┌────────

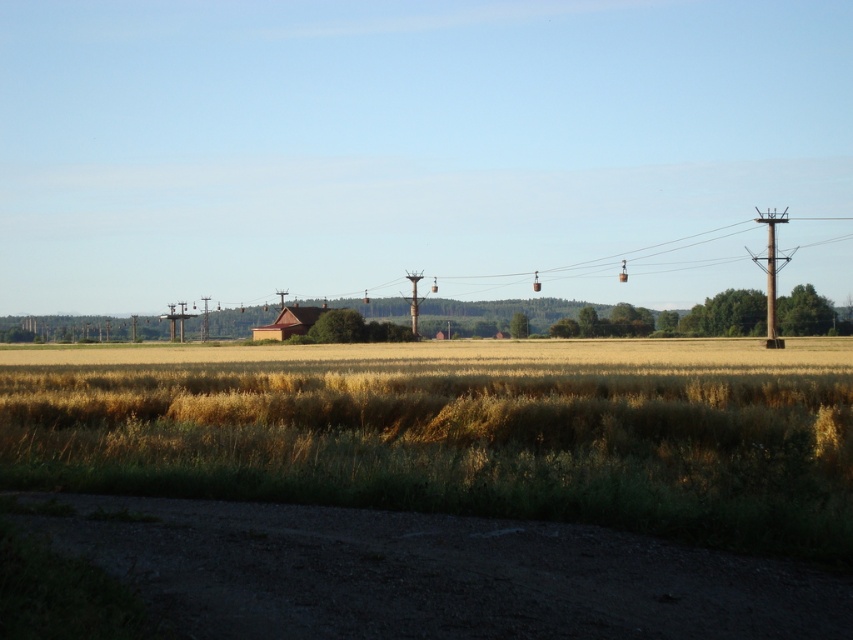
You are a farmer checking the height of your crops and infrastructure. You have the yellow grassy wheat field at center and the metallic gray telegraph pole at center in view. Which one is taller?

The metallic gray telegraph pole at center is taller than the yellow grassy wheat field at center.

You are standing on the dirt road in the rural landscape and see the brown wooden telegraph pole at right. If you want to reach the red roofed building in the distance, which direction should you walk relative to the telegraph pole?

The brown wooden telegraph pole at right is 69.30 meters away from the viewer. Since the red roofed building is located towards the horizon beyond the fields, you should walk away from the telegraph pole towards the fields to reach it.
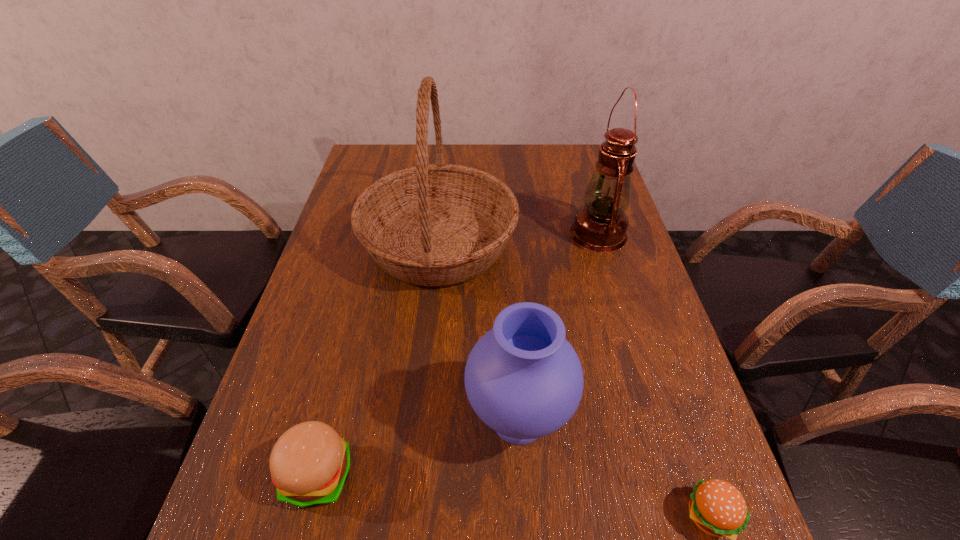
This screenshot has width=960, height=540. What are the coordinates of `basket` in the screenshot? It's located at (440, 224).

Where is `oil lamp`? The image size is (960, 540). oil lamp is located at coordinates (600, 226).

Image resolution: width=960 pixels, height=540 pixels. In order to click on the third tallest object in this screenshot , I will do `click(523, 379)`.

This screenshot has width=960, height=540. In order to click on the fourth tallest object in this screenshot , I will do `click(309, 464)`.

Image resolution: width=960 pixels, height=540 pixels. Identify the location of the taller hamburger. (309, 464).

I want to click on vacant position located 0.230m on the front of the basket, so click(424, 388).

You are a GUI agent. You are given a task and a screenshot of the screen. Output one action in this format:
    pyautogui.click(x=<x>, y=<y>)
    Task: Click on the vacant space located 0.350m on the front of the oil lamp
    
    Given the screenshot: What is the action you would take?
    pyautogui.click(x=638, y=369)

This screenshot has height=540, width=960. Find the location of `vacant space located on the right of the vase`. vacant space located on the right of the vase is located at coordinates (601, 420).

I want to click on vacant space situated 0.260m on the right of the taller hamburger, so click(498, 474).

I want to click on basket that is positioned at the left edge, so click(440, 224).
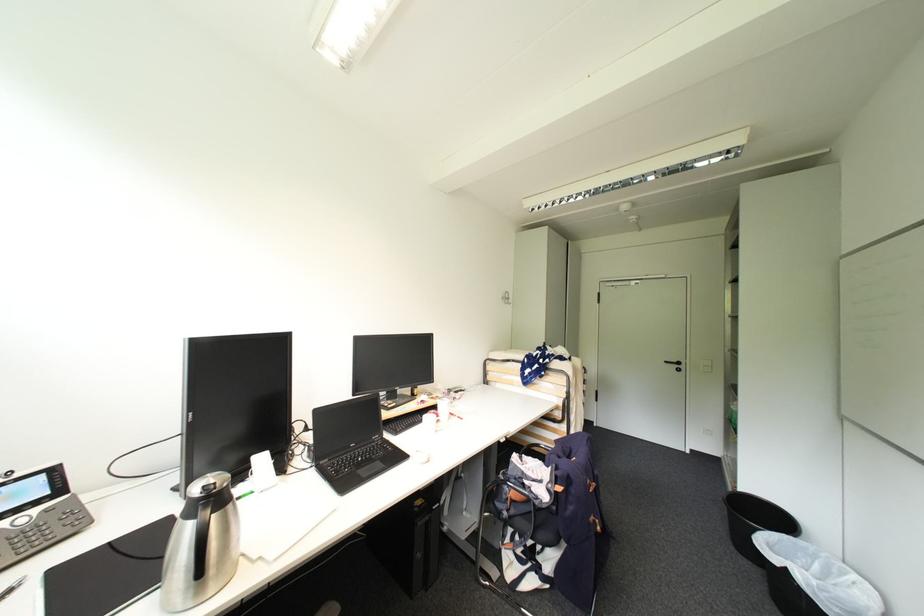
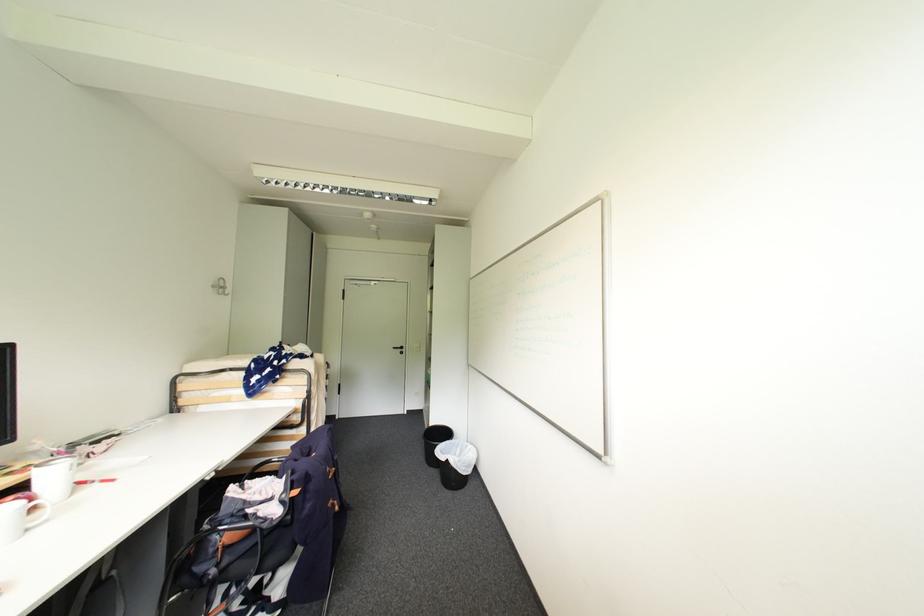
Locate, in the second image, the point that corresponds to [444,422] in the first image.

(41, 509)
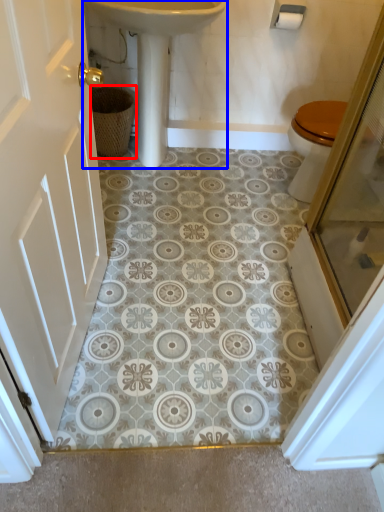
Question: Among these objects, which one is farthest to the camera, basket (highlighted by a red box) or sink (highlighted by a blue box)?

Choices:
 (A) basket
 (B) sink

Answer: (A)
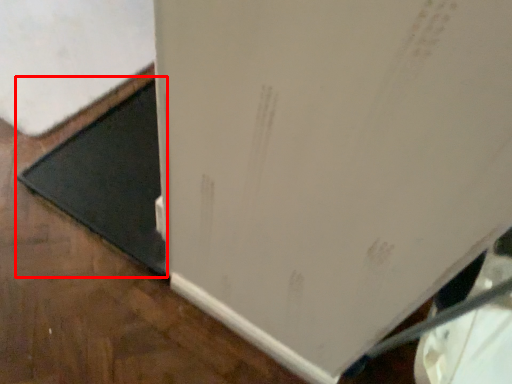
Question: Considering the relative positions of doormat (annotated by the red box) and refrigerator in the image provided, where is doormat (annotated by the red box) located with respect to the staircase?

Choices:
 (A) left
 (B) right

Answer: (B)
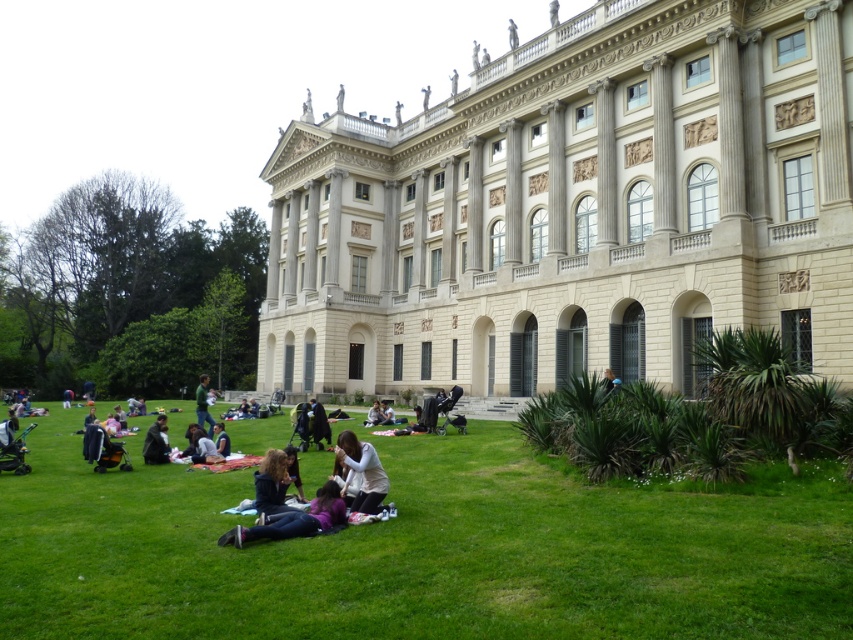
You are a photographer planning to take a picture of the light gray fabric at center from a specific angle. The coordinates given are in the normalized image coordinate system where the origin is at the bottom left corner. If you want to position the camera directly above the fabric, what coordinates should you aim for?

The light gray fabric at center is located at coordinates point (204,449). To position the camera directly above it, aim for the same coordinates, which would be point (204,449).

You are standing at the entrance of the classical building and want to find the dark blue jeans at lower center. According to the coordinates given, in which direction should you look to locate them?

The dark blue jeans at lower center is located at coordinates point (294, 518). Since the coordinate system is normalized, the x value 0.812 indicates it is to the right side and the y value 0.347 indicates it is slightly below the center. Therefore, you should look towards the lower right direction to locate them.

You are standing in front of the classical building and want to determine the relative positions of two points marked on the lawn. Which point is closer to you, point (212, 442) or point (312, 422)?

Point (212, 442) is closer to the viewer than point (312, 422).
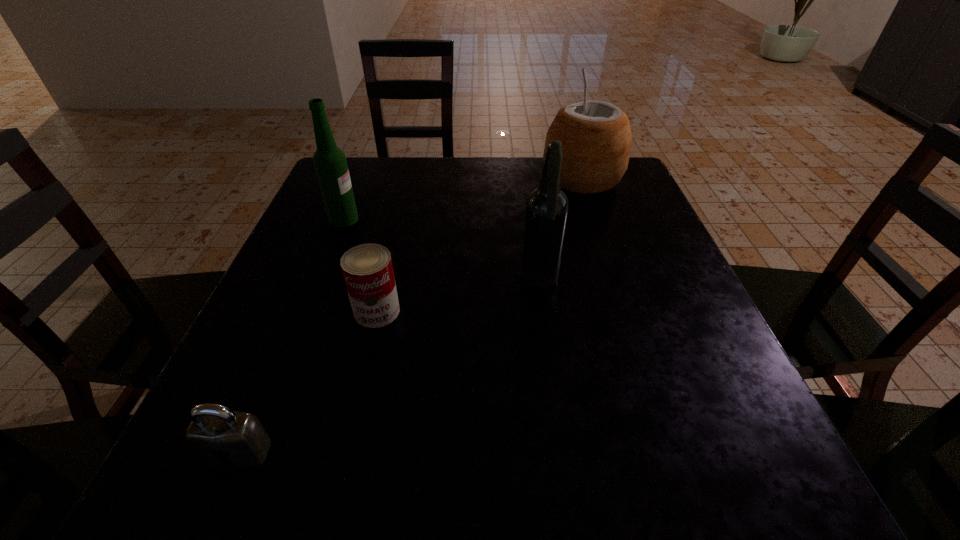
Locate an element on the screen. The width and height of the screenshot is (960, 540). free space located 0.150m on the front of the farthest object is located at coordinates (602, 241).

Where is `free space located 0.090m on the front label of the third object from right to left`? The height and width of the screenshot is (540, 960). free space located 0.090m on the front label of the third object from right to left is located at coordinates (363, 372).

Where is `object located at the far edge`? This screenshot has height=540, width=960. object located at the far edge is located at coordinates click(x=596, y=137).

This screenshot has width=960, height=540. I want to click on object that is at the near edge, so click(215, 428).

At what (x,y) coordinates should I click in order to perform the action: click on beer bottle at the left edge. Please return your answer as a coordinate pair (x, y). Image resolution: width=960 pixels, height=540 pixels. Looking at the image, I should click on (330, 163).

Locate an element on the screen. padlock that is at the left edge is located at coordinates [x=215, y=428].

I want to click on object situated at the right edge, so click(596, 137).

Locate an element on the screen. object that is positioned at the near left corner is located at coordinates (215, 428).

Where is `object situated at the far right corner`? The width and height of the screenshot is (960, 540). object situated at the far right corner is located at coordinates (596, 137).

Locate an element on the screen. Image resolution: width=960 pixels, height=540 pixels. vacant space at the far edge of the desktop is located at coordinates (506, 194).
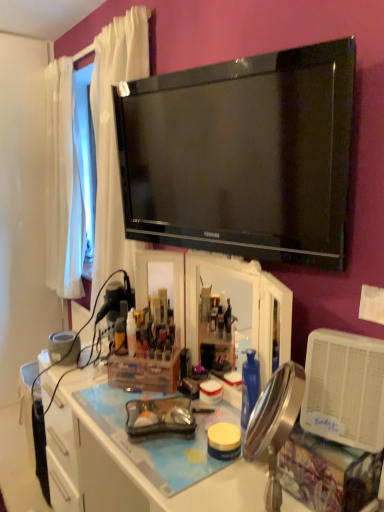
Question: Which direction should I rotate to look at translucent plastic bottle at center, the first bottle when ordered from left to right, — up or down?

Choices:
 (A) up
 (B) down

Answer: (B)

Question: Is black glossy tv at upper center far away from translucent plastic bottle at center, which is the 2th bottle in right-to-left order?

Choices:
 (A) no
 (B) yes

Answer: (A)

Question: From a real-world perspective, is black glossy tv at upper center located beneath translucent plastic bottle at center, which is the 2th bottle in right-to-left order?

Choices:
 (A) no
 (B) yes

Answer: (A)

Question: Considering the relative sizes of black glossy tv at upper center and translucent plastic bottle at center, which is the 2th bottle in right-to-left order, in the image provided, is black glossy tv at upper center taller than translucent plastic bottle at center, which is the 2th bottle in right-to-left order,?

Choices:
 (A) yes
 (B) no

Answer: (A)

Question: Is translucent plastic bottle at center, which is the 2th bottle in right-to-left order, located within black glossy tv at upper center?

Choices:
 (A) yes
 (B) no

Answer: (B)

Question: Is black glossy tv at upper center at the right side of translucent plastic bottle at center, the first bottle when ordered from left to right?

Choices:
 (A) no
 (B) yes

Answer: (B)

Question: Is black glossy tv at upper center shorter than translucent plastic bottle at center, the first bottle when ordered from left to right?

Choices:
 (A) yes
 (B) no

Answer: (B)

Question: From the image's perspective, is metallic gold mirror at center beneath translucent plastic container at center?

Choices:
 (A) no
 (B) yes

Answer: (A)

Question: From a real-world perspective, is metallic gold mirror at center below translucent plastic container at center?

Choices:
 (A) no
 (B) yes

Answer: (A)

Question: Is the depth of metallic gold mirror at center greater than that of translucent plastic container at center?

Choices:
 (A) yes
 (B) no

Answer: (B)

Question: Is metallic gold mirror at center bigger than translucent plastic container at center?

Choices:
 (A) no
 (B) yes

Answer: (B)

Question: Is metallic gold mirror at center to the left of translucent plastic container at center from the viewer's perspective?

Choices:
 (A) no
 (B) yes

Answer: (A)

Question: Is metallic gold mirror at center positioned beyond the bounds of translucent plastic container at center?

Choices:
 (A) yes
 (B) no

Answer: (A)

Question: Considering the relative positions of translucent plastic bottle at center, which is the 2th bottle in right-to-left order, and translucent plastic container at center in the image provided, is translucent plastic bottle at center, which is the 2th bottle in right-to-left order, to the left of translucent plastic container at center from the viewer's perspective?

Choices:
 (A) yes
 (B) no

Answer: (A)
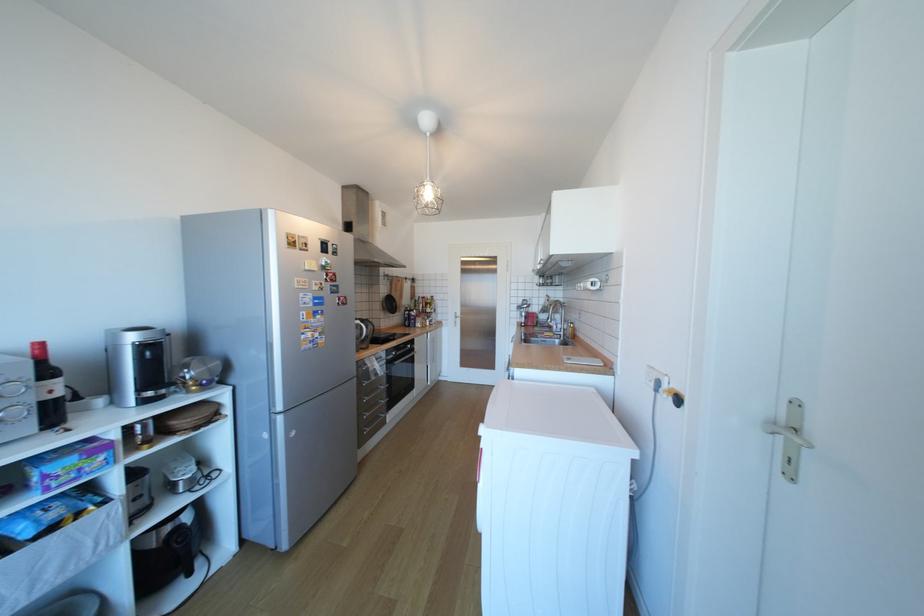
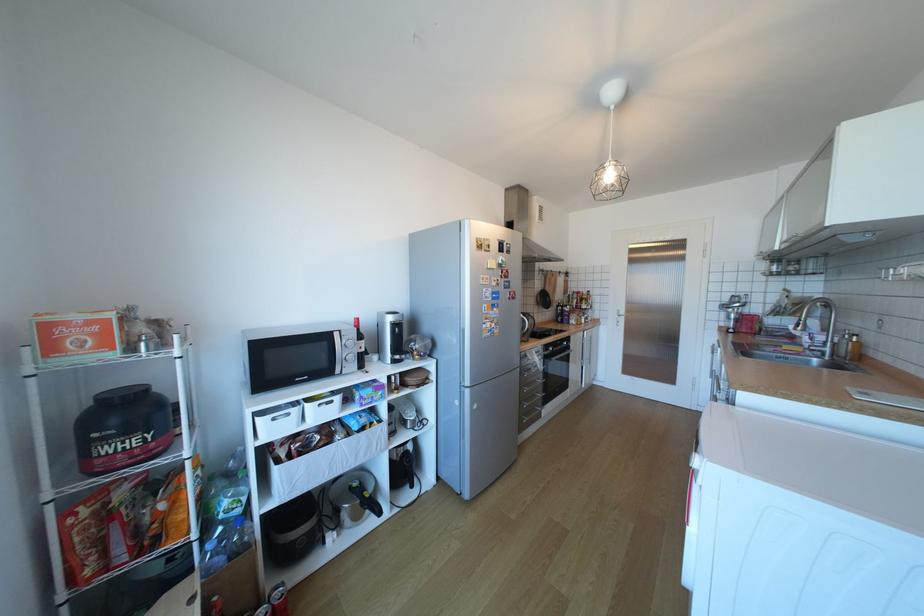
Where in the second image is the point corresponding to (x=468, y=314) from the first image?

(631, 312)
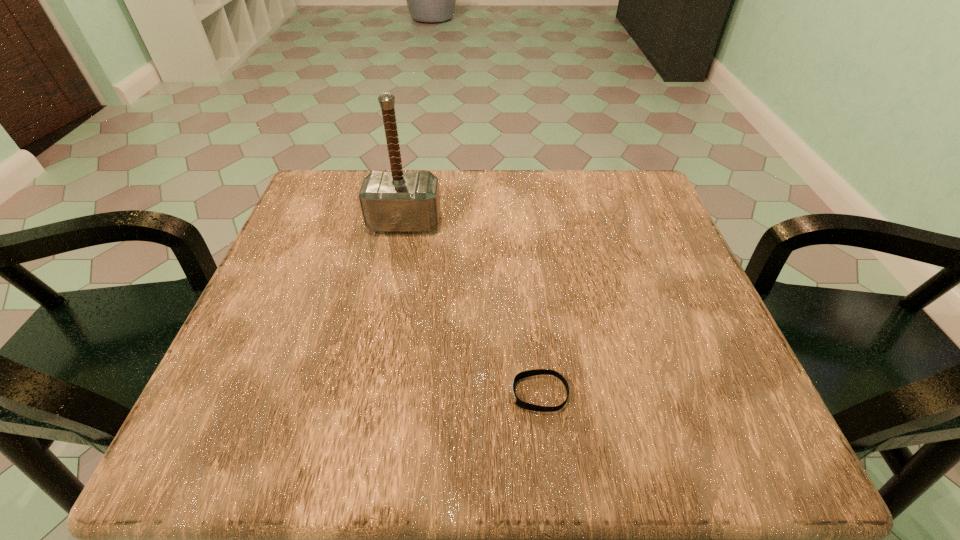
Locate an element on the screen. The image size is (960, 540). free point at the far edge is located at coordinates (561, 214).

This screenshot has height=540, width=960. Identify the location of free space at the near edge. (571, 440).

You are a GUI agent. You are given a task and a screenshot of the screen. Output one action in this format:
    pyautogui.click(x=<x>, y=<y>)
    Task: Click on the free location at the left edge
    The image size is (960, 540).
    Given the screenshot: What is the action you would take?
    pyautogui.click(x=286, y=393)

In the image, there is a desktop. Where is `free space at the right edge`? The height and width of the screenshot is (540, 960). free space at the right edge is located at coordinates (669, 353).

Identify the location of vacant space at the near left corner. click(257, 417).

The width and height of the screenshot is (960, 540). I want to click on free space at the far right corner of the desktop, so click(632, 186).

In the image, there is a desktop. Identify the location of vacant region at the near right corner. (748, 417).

└────────

## [To do]
Write out the records word for word, starting with their first line and going on through the line that contains "coordinates (600, 226).". Leave the pictures out of your copy.

## [Exercise solution]
You are a farmer checking the height of your crops and infrastructure. You have the yellow grassy wheat field at center and the metallic gray telegraph pole at center in view. Which one is taller?

The metallic gray telegraph pole at center is taller than the yellow grassy wheat field at center.

You are standing on the dirt road in the rural landscape and see the brown wooden telegraph pole at right. If you want to reach the red roofed building in the distance, which direction should you walk relative to the telegraph pole?

The brown wooden telegraph pole at right is 69.30 meters away from the viewer. Since the red roofed building is located towards the horizon beyond the fields, you should walk away from the telegraph pole towards the fields to reach it.
This screenshot has width=960, height=540. What are the coordinates of `basket` in the screenshot? It's located at (440, 224).

Where is `oil lamp`? The image size is (960, 540). oil lamp is located at coordinates (600, 226).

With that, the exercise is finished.